---------- Provided data

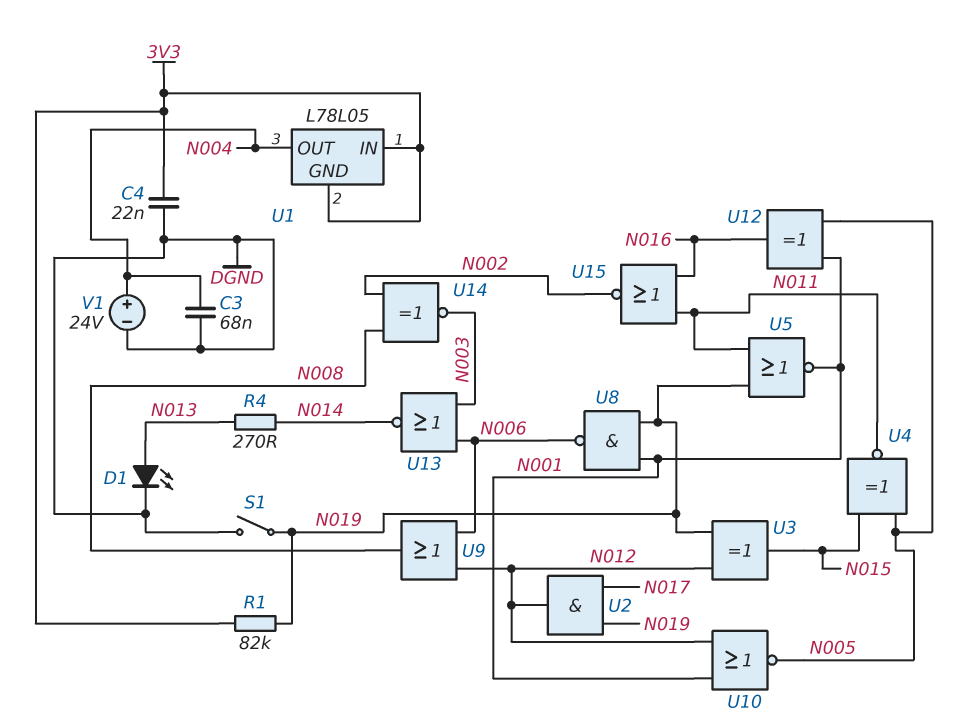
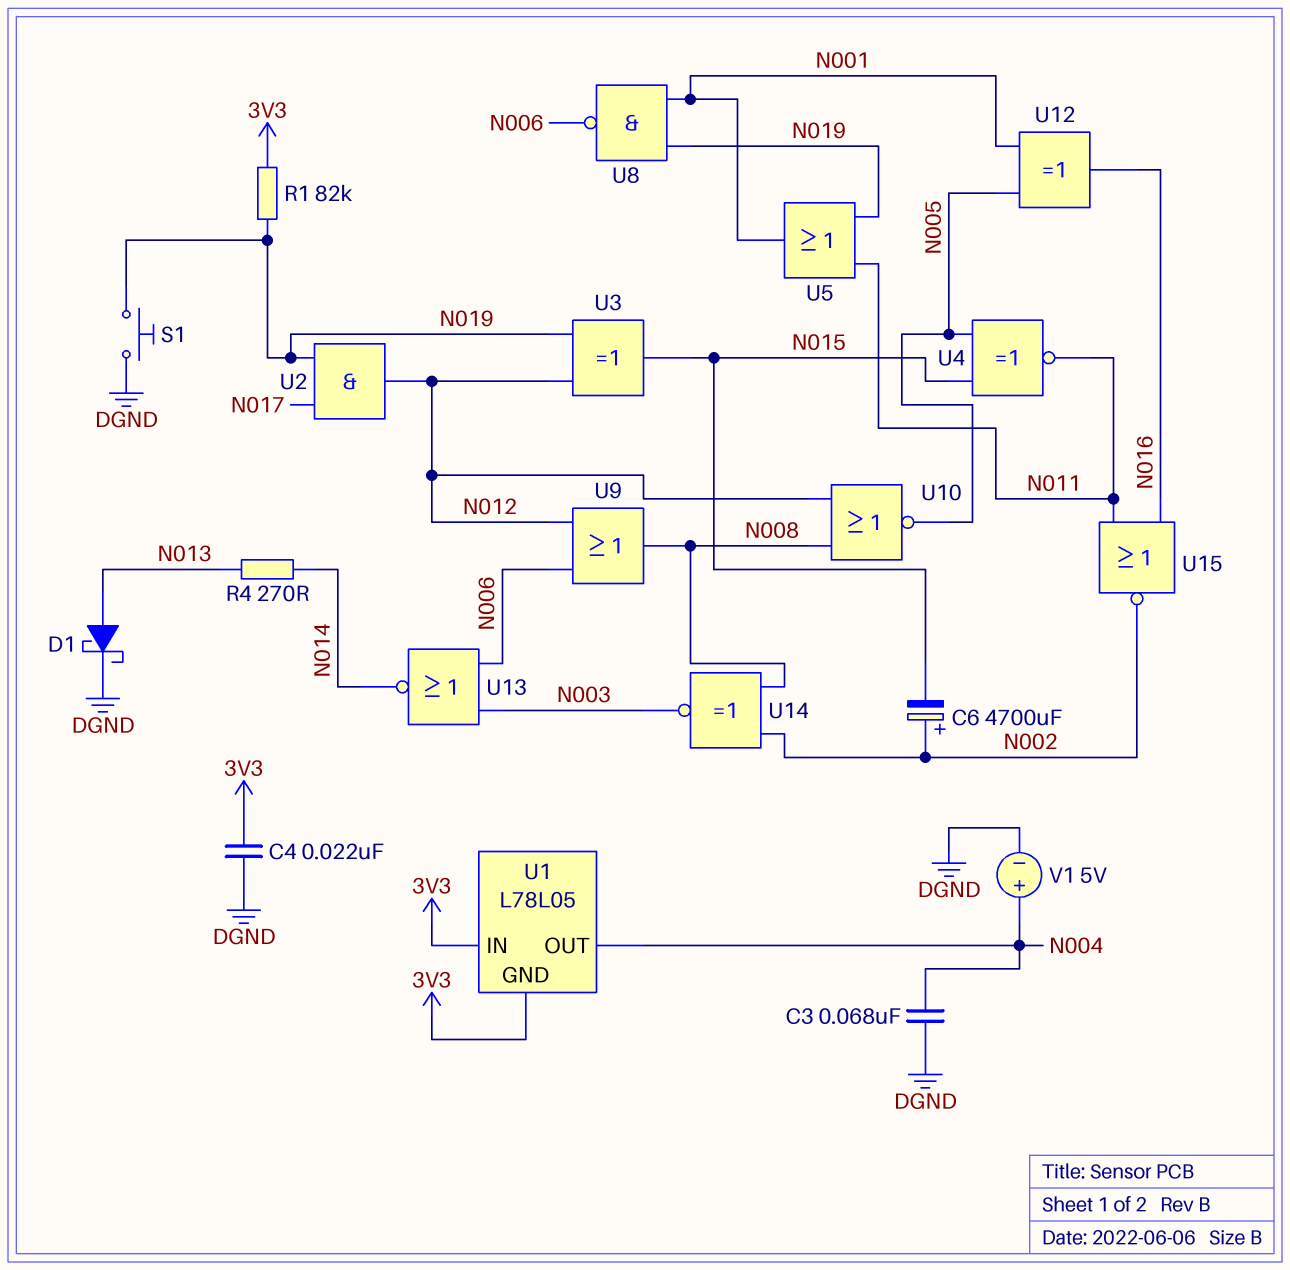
C6: none -> 4700uF (plus N002, minus N015)
D1: LED (A N013, K DGND) -> schottky (A N013, K DGND)
S1: switch (DGND, N019) -> button (DGND, N019)
U5: NOR (in N011, in N019, out N001) -> OR (in N011, in N019, out N001)
U10: NOR (in N001, in N012, out N005) -> NOR (in N008, in N012, out N005)
V1: 24V (plus N004, minus DGND) -> 5V (plus N004, minus DGND)

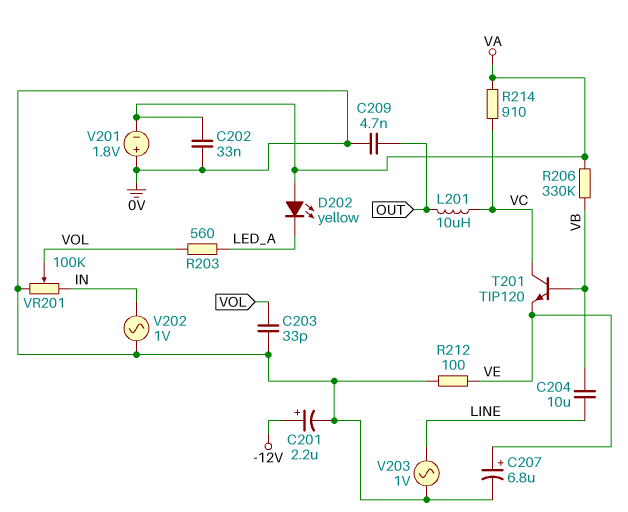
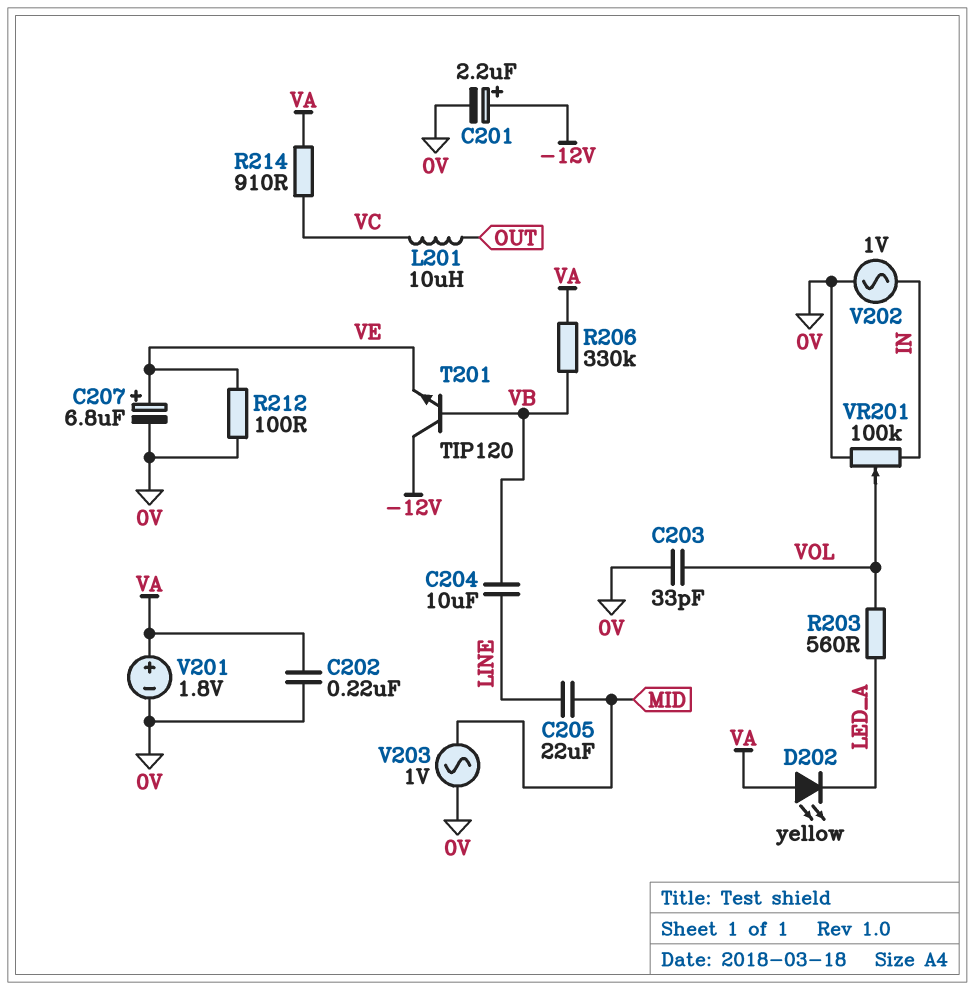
C202: 33nF (0V, VA) -> 220nF (0V, VA)
C205: none -> 22uF (LINE, MID)
C209: 4.7nF (0V, OUT) -> none
T201: NPN TIP120 (B VB, C VC, E VE) -> NPN TIP120 (B VB, C -12V, E VE)
V201: 1.8V (plus 0V, minus VA) -> 1.8V (plus VA, minus 0V)
V203: AC 1V (0V, LINE) -> AC 1V (0V, MID)

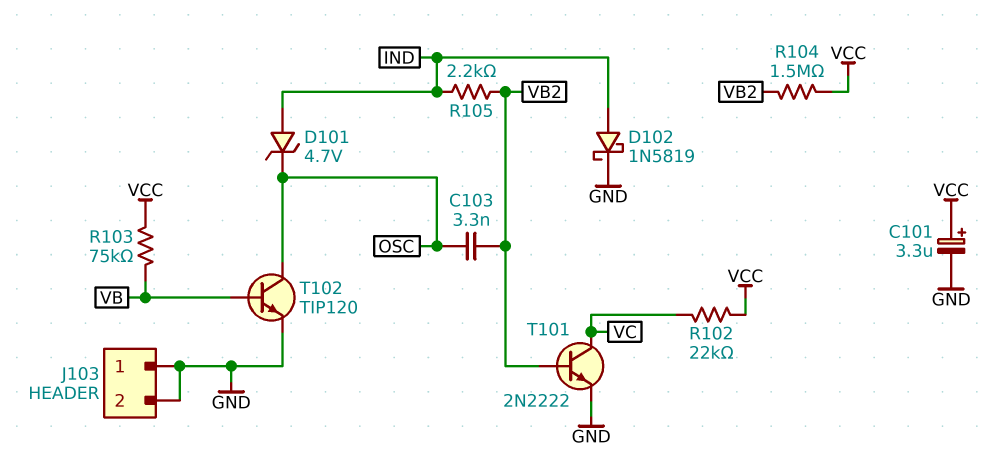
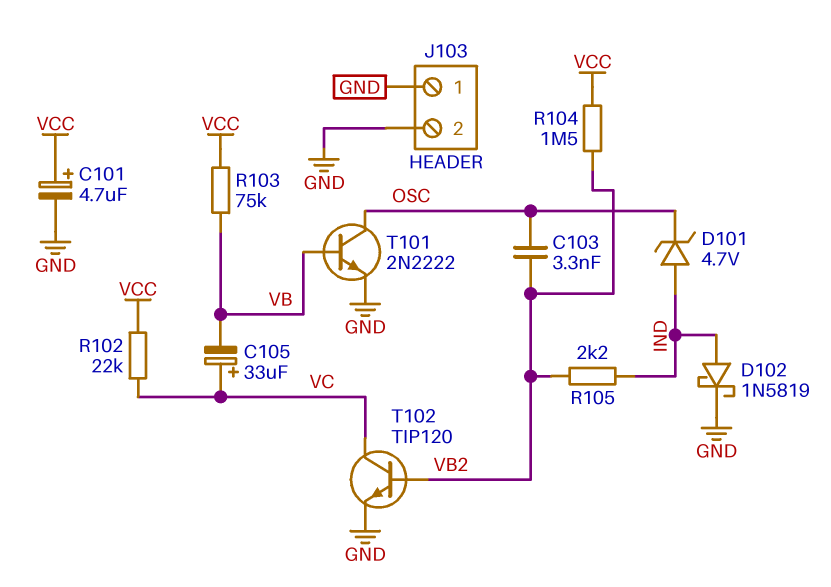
C101: 3.3uF (plus VCC, minus GND) -> 4.7uF (plus VCC, minus GND)
C105: none -> 33uF (plus VC, minus VB)
T101: NPN 2N2222 (B VB2, C VC, E GND) -> NPN 2N2222 (B VB, C OSC, E GND)
T102: NPN TIP120 (B VB, C OSC, E GND) -> NPN TIP120 (B VB2, C VC, E GND)

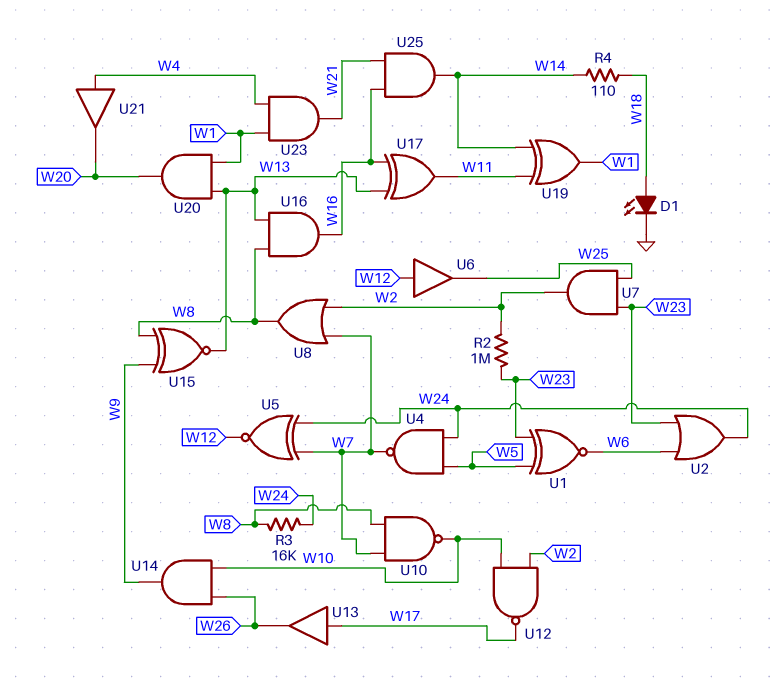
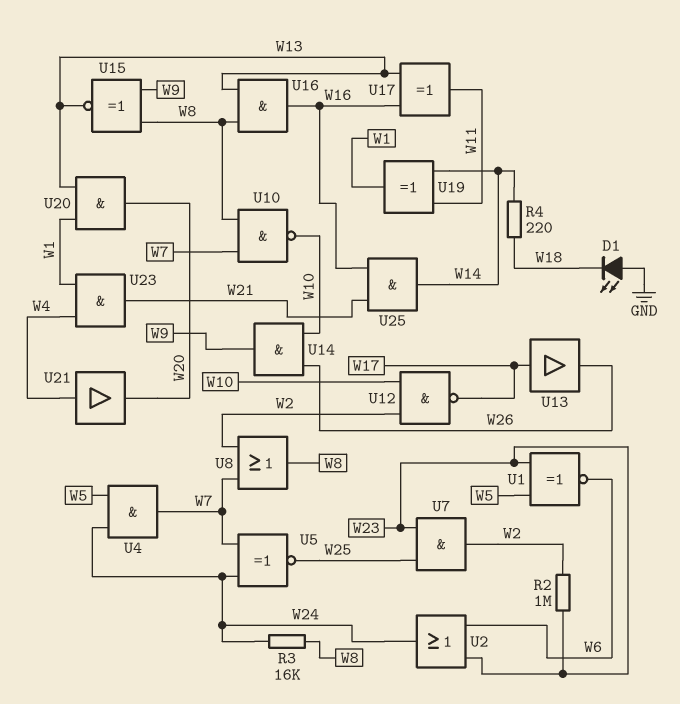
D1: LED (A W18, K GND) -> LED (A GND, K W18)
R4: 110 (W14, W18) -> 220 (W14, W18)
U4: NAND (in W5, in W24, out W7) -> AND (in W5, in W24, out W7)
U5: XNOR (in W7, in W24, out W12) -> XNOR (in W7, in W24, out W25)
U6: buffer (in W12, out W25) -> none

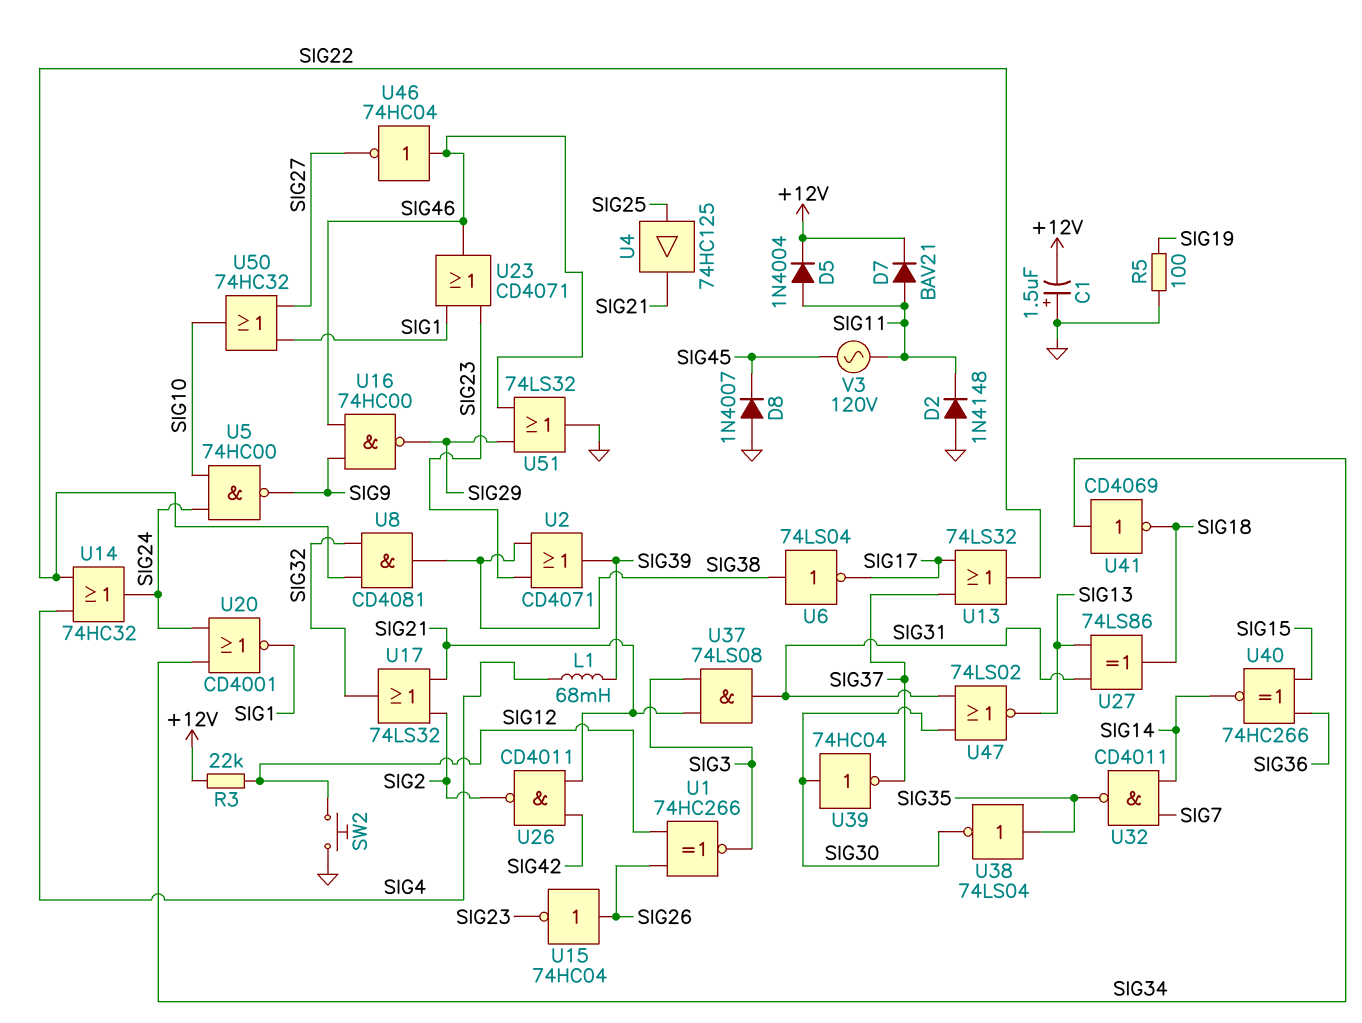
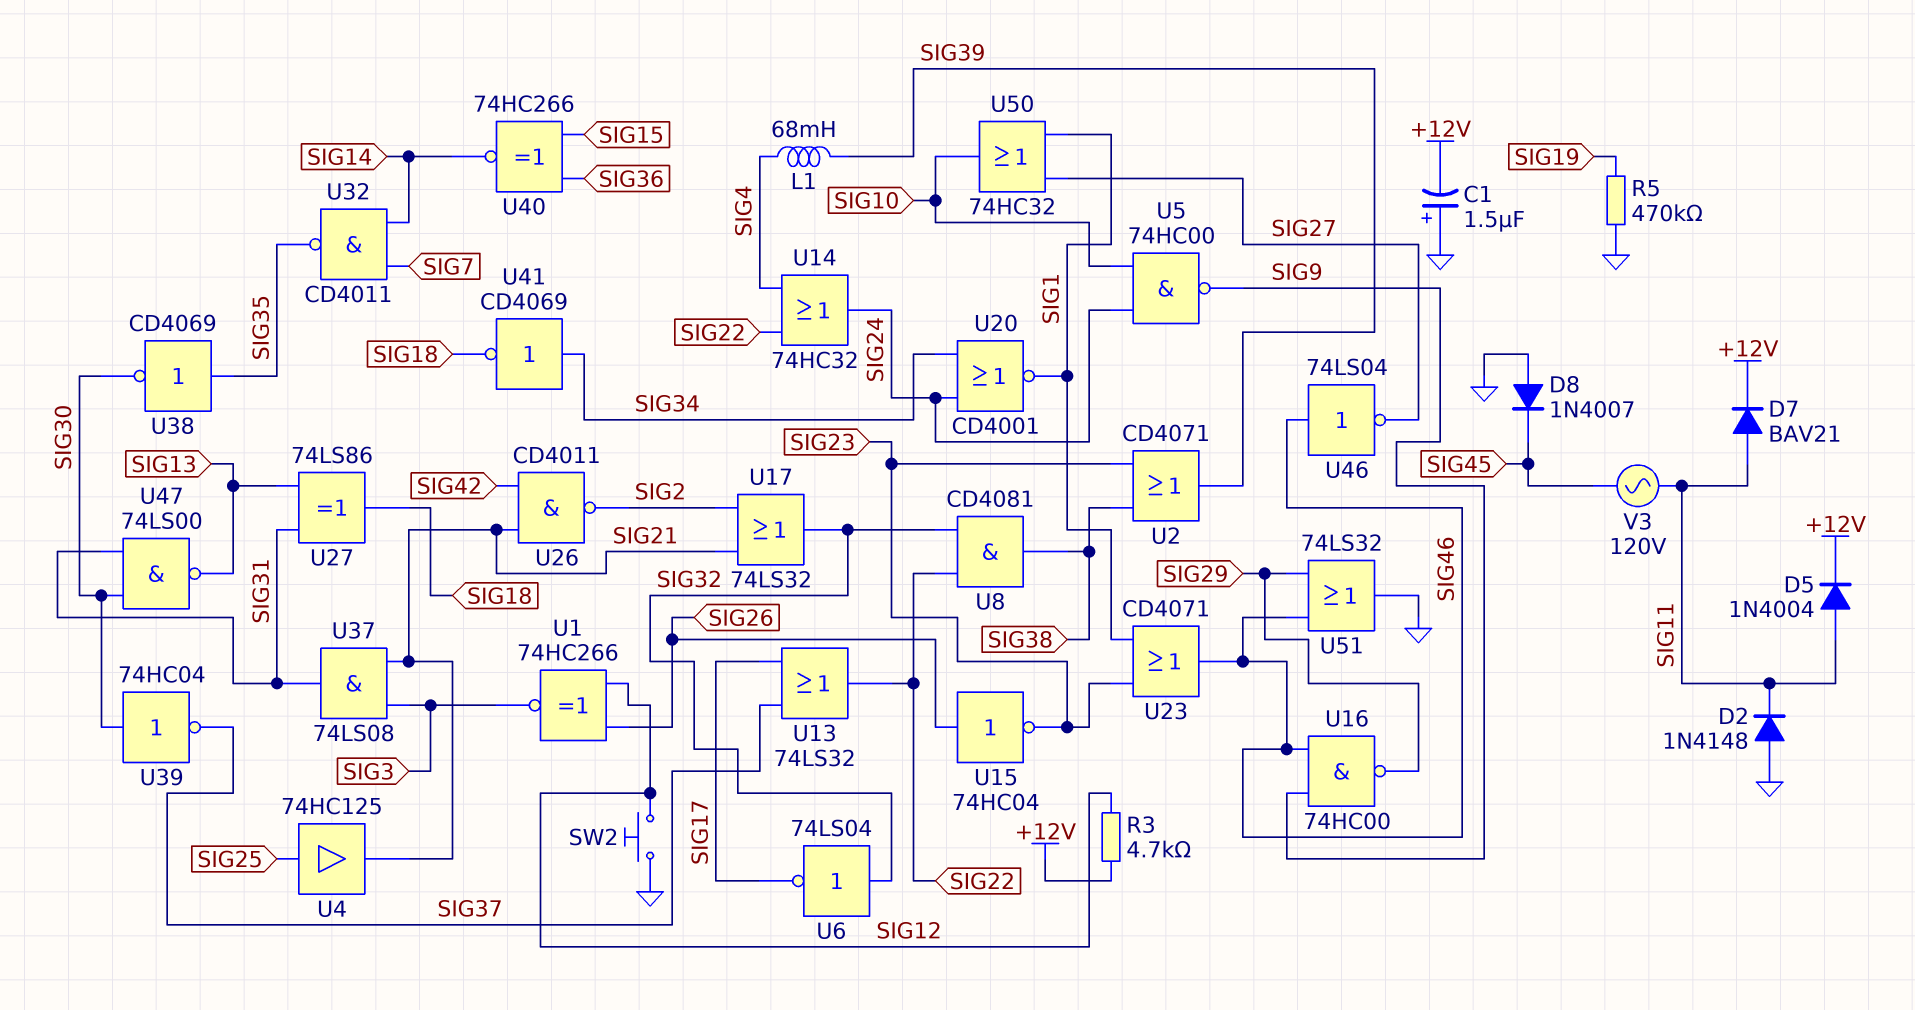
R3: 22k (+12V, SIG12) -> 4.7k (+12V, SIG12)
R5: 100 (GND, SIG19) -> 470k (GND, SIG19)
U6: NOT 74LS04 (in SIG38, out SIG17) -> NOT 74LS04 (in SIG32, out SIG17)
U38: NOT 74LS04 (in SIG35, out SIG30) -> NOT CD4069 (in SIG35, out SIG30)
U46: NOT 74HC04 (in SIG46, out SIG27) -> NOT 74LS04 (in SIG46, out SIG27)
U47: NOR 74LS02 (in SIG30, in SIG31, out SIG13) -> NAND 74LS00 (in SIG30, in SIG31, out SIG13)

--------------------

Work to complete » Please state how many lines in the entries include the string "none", giving no more than the number.

Response for this exercise » 5